RECORDS TO PROCESS
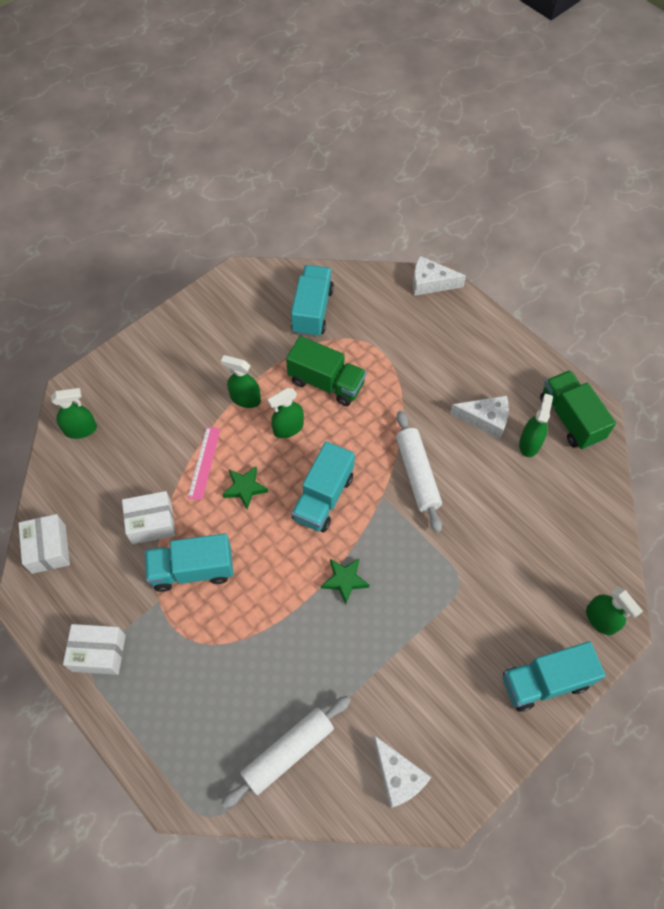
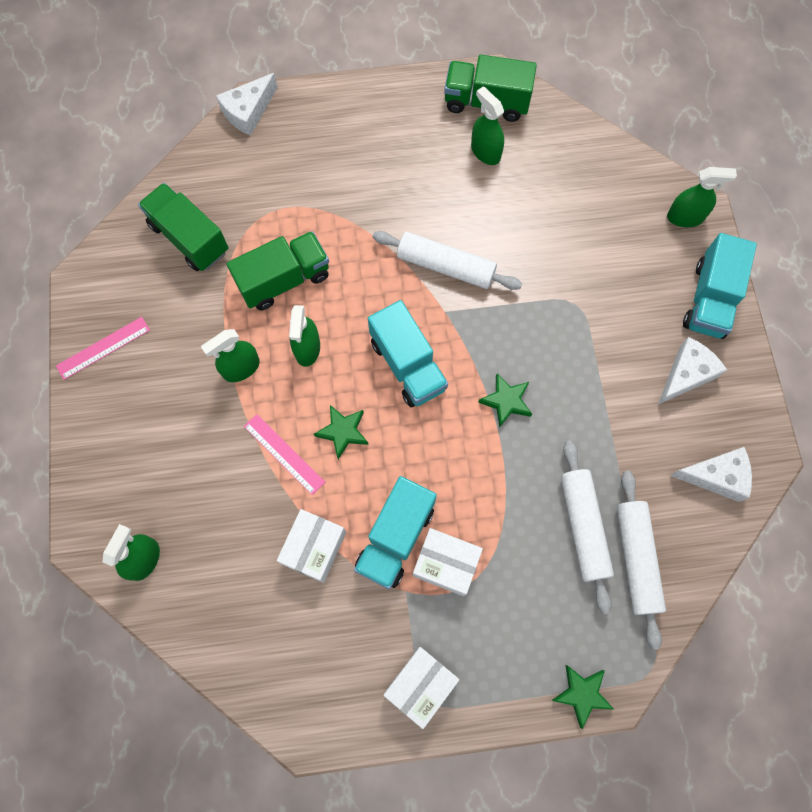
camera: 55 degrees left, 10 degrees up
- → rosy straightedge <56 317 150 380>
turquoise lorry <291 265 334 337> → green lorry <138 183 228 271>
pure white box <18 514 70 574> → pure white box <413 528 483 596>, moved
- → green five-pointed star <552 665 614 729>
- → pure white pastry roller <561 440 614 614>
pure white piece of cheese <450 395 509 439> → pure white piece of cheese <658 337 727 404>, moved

WHAT IS BEING ASKED
Although the records above include pictures, the copy must contain only their exact text.

WRITTEN RESPONSE
camera: 55 degrees left, 10 degrees up
- → rosy straightedge <56 317 150 380>
turquoise lorry <291 265 334 337> → green lorry <138 183 228 271>
pure white box <18 514 70 574> → pure white box <413 528 483 596>, moved
- → green five-pointed star <552 665 614 729>
- → pure white pastry roller <561 440 614 614>
pure white piece of cheese <450 395 509 439> → pure white piece of cheese <658 337 727 404>, moved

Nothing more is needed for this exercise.